# [What needs to be done]
Nothing in the records may be left out or reworded; return them exactly.

::::

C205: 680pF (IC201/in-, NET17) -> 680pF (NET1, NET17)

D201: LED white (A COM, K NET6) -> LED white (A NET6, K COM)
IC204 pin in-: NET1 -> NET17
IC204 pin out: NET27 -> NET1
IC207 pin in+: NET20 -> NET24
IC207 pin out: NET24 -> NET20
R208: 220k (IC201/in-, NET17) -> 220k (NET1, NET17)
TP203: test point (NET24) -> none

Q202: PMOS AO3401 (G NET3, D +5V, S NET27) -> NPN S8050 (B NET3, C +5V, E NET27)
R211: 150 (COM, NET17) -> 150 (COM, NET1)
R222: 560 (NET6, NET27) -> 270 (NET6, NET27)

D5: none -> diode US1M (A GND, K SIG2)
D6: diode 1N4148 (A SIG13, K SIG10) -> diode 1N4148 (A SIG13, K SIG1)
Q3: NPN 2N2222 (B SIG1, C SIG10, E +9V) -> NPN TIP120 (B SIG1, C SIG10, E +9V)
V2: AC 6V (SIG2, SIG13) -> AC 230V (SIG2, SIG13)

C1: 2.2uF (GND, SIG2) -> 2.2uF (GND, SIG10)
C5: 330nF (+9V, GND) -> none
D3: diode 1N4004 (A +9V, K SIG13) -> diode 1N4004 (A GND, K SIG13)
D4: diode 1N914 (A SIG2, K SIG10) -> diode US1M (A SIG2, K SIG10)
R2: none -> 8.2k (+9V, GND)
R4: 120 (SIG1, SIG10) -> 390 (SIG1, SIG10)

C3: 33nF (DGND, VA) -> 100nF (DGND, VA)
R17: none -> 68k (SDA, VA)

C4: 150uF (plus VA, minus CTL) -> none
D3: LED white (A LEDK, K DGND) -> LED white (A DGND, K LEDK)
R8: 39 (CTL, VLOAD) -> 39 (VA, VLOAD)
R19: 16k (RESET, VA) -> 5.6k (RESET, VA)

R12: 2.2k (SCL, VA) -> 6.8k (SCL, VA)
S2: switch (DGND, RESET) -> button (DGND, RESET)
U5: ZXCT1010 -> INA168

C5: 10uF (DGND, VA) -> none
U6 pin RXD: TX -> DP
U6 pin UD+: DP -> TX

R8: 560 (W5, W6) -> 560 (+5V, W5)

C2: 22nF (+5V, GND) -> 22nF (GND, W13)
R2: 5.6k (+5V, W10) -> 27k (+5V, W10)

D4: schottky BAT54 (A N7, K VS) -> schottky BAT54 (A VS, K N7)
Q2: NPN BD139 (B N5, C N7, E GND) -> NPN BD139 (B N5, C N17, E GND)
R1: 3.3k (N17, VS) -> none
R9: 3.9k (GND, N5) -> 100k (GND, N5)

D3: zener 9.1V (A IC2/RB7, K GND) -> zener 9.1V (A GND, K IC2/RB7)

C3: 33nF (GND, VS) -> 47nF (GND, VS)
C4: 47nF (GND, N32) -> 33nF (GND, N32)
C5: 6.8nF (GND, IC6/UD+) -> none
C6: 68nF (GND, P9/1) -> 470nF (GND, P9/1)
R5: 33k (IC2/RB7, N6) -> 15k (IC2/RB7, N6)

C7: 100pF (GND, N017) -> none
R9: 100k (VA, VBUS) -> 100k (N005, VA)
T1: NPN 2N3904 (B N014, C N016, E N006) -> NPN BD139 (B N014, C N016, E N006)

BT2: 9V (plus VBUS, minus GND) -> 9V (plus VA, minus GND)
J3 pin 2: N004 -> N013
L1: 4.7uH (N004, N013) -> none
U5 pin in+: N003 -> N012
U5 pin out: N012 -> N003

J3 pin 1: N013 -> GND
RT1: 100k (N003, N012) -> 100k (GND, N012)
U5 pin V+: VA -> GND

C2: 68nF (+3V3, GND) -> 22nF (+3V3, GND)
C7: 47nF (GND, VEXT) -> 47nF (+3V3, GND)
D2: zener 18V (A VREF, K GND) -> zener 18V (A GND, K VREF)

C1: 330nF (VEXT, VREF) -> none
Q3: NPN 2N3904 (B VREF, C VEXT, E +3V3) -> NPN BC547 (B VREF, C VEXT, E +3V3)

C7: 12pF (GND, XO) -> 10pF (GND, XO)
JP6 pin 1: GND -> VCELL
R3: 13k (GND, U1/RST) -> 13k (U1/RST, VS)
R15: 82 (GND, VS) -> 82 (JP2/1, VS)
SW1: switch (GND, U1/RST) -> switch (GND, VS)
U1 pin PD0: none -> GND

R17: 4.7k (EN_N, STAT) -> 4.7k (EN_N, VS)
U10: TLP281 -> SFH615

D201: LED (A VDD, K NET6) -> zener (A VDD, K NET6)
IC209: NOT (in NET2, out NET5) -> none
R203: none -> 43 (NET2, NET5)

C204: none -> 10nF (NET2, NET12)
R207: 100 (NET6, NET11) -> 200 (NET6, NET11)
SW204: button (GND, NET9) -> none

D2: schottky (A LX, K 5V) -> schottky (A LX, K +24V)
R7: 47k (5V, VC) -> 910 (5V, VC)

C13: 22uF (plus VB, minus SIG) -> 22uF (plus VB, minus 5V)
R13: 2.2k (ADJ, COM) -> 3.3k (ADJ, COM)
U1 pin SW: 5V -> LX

::::

# [Task solution]
C205: 680pF (IC201/in-, NET17) -> 680pF (NET1, NET17)

D201: LED white (A COM, K NET6) -> LED white (A NET6, K COM)
IC204 pin in-: NET1 -> NET17
IC204 pin out: NET27 -> NET1
IC207 pin in+: NET20 -> NET24
IC207 pin out: NET24 -> NET20
R208: 220k (IC201/in-, NET17) -> 220k (NET1, NET17)
TP203: test point (NET24) -> none

Q202: PMOS AO3401 (G NET3, D +5V, S NET27) -> NPN S8050 (B NET3, C +5V, E NET27)
R211: 150 (COM, NET17) -> 150 (COM, NET1)
R222: 560 (NET6, NET27) -> 270 (NET6, NET27)

D5: none -> diode US1M (A GND, K SIG2)
D6: diode 1N4148 (A SIG13, K SIG10) -> diode 1N4148 (A SIG13, K SIG1)
Q3: NPN 2N2222 (B SIG1, C SIG10, E +9V) -> NPN TIP120 (B SIG1, C SIG10, E +9V)
V2: AC 6V (SIG2, SIG13) -> AC 230V (SIG2, SIG13)

C1: 2.2uF (GND, SIG2) -> 2.2uF (GND, SIG10)
C5: 330nF (+9V, GND) -> none
D3: diode 1N4004 (A +9V, K SIG13) -> diode 1N4004 (A GND, K SIG13)
D4: diode 1N914 (A SIG2, K SIG10) -> diode US1M (A SIG2, K SIG10)
R2: none -> 8.2k (+9V, GND)
R4: 120 (SIG1, SIG10) -> 390 (SIG1, SIG10)

C3: 33nF (DGND, VA) -> 100nF (DGND, VA)
R17: none -> 68k (SDA, VA)

C4: 150uF (plus VA, minus CTL) -> none
D3: LED white (A LEDK, K DGND) -> LED white (A DGND, K LEDK)
R8: 39 (CTL, VLOAD) -> 39 (VA, VLOAD)
R19: 16k (RESET, VA) -> 5.6k (RESET, VA)

R12: 2.2k (SCL, VA) -> 6.8k (SCL, VA)
S2: switch (DGND, RESET) -> button (DGND, RESET)
U5: ZXCT1010 -> INA168

C5: 10uF (DGND, VA) -> none
U6 pin RXD: TX -> DP
U6 pin UD+: DP -> TX

R8: 560 (W5, W6) -> 560 (+5V, W5)

C2: 22nF (+5V, GND) -> 22nF (GND, W13)
R2: 5.6k (+5V, W10) -> 27k (+5V, W10)

D4: schottky BAT54 (A N7, K VS) -> schottky BAT54 (A VS, K N7)
Q2: NPN BD139 (B N5, C N7, E GND) -> NPN BD139 (B N5, C N17, E GND)
R1: 3.3k (N17, VS) -> none
R9: 3.9k (GND, N5) -> 100k (GND, N5)

D3: zener 9.1V (A IC2/RB7, K GND) -> zener 9.1V (A GND, K IC2/RB7)

C3: 33nF (GND, VS) -> 47nF (GND, VS)
C4: 47nF (GND, N32) -> 33nF (GND, N32)
C5: 6.8nF (GND, IC6/UD+) -> none
C6: 68nF (GND, P9/1) -> 470nF (GND, P9/1)
R5: 33k (IC2/RB7, N6) -> 15k (IC2/RB7, N6)

C7: 100pF (GND, N017) -> none
R9: 100k (VA, VBUS) -> 100k (N005, VA)
T1: NPN 2N3904 (B N014, C N016, E N006) -> NPN BD139 (B N014, C N016, E N006)

BT2: 9V (plus VBUS, minus GND) -> 9V (plus VA, minus GND)
J3 pin 2: N004 -> N013
L1: 4.7uH (N004, N013) -> none
U5 pin in+: N003 -> N012
U5 pin out: N012 -> N003

J3 pin 1: N013 -> GND
RT1: 100k (N003, N012) -> 100k (GND, N012)
U5 pin V+: VA -> GND

C2: 68nF (+3V3, GND) -> 22nF (+3V3, GND)
C7: 47nF (GND, VEXT) -> 47nF (+3V3, GND)
D2: zener 18V (A VREF, K GND) -> zener 18V (A GND, K VREF)

C1: 330nF (VEXT, VREF) -> none
Q3: NPN 2N3904 (B VREF, C VEXT, E +3V3) -> NPN BC547 (B VREF, C VEXT, E +3V3)

C7: 12pF (GND, XO) -> 10pF (GND, XO)
JP6 pin 1: GND -> VCELL
R3: 13k (GND, U1/RST) -> 13k (U1/RST, VS)
R15: 82 (GND, VS) -> 82 (JP2/1, VS)
SW1: switch (GND, U1/RST) -> switch (GND, VS)
U1 pin PD0: none -> GND

R17: 4.7k (EN_N, STAT) -> 4.7k (EN_N, VS)
U10: TLP281 -> SFH615

D201: LED (A VDD, K NET6) -> zener (A VDD, K NET6)
IC209: NOT (in NET2, out NET5) -> none
R203: none -> 43 (NET2, NET5)

C204: none -> 10nF (NET2, NET12)
R207: 100 (NET6, NET11) -> 200 (NET6, NET11)
SW204: button (GND, NET9) -> none

D2: schottky (A LX, K 5V) -> schottky (A LX, K +24V)
R7: 47k (5V, VC) -> 910 (5V, VC)

C13: 22uF (plus VB, minus SIG) -> 22uF (plus VB, minus 5V)
R13: 2.2k (ADJ, COM) -> 3.3k (ADJ, COM)
U1 pin SW: 5V -> LX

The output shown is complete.